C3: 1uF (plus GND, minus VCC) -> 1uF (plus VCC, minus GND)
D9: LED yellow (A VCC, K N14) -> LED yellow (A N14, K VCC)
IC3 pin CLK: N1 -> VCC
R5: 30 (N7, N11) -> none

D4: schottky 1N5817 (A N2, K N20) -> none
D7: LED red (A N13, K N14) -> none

What you are asked to do:
Having located the line containing "R5: 30 (N7, N11) -> none", set it down along with every line after it through the end of the data, reproducing each exactly.

Exercise result:
R5: 30 (N7, N11) -> none

D4: schottky 1N5817 (A N2, K N20) -> none
D7: LED red (A N13, K N14) -> none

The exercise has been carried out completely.